Scene edit records:

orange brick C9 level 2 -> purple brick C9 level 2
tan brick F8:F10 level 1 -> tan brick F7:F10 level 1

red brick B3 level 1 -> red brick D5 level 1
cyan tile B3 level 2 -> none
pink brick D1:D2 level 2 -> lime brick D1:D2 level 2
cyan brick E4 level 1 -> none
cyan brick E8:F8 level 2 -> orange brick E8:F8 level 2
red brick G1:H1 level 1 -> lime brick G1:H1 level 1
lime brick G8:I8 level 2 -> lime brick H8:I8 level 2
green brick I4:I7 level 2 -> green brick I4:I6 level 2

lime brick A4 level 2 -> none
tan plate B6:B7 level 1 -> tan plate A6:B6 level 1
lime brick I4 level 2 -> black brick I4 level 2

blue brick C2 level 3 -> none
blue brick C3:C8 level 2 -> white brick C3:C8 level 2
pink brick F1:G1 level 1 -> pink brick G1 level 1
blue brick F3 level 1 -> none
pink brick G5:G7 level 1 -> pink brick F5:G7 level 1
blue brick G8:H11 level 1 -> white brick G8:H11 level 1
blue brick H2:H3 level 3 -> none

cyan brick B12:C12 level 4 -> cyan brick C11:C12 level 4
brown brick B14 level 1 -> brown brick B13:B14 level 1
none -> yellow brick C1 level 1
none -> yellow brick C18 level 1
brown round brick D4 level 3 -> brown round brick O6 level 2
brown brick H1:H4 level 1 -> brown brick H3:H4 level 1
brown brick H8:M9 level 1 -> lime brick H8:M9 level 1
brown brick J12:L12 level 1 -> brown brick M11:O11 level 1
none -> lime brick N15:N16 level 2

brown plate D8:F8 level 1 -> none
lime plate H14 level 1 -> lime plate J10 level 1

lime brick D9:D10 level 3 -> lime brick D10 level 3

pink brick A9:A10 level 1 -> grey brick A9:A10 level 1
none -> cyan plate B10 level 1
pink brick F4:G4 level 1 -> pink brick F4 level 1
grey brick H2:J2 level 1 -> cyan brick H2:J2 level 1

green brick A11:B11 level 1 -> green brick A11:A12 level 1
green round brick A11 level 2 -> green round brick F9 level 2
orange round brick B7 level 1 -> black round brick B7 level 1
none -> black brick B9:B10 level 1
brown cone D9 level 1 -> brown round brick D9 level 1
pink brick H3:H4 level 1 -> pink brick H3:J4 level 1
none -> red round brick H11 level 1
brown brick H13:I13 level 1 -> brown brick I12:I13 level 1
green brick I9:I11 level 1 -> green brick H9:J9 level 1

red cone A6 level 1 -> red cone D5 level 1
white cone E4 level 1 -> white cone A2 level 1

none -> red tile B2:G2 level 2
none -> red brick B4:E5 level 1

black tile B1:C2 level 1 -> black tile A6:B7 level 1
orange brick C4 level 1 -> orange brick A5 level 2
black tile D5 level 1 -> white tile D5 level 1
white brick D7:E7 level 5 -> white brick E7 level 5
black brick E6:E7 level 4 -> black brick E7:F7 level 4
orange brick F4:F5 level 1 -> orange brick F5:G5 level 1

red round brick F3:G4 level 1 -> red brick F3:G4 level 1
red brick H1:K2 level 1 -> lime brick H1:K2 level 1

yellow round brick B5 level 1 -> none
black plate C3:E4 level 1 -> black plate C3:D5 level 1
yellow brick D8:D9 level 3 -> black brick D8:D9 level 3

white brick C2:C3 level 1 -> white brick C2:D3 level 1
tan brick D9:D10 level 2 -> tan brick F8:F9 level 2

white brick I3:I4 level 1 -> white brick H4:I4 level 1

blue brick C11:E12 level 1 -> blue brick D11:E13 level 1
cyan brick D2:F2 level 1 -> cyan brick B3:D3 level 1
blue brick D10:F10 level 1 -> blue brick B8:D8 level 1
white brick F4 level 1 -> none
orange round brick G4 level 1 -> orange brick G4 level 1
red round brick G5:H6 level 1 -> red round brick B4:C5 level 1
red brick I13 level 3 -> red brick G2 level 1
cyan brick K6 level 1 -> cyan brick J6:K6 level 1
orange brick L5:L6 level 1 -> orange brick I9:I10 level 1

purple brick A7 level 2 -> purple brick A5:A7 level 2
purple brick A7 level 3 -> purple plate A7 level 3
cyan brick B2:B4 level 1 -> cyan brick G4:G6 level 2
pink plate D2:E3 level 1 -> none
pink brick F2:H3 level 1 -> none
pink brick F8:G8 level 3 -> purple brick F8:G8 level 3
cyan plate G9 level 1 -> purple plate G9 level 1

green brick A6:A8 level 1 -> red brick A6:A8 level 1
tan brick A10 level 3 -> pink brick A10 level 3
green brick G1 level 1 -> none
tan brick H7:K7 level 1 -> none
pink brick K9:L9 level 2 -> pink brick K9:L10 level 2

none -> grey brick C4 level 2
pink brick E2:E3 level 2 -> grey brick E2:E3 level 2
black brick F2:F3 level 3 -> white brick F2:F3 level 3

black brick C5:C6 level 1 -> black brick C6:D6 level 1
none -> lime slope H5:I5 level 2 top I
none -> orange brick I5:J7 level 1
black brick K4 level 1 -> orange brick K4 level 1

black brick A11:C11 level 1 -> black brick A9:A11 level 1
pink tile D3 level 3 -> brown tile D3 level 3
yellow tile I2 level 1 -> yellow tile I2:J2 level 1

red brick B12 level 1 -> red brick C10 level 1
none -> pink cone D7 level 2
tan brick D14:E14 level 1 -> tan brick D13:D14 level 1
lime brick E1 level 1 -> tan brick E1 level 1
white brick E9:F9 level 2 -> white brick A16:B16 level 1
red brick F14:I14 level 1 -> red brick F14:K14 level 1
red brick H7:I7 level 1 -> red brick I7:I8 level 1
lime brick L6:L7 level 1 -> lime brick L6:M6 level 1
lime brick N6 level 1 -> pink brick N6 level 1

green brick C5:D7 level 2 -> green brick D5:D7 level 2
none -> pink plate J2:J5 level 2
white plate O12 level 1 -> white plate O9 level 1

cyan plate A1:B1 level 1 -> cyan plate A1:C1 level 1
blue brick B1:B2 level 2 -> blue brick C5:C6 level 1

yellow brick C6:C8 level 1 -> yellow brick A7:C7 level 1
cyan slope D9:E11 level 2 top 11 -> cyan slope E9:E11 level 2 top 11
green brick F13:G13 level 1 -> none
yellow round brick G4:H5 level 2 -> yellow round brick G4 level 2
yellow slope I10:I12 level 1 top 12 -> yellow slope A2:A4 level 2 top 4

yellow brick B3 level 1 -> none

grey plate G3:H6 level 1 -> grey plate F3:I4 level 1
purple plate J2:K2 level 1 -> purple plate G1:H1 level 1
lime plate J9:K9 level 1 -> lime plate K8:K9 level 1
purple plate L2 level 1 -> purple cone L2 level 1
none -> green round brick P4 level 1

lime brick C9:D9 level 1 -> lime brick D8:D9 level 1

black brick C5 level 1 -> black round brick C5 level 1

* EXERCISE BRIEF
Taking the records from the top, repeat each line exactly until you have repeated the line that contains "lime brick G8:I8".

* SOLVED PROBLEM
orange brick C9 level 2 -> purple brick C9 level 2
tan brick F8:F10 level 1 -> tan brick F7:F10 level 1

red brick B3 level 1 -> red brick D5 level 1
cyan tile B3 level 2 -> none
pink brick D1:D2 level 2 -> lime brick D1:D2 level 2
cyan brick E4 level 1 -> none
cyan brick E8:F8 level 2 -> orange brick E8:F8 level 2
red brick G1:H1 level 1 -> lime brick G1:H1 level 1
lime brick G8:I8 level 2 -> lime brick H8:I8 level 2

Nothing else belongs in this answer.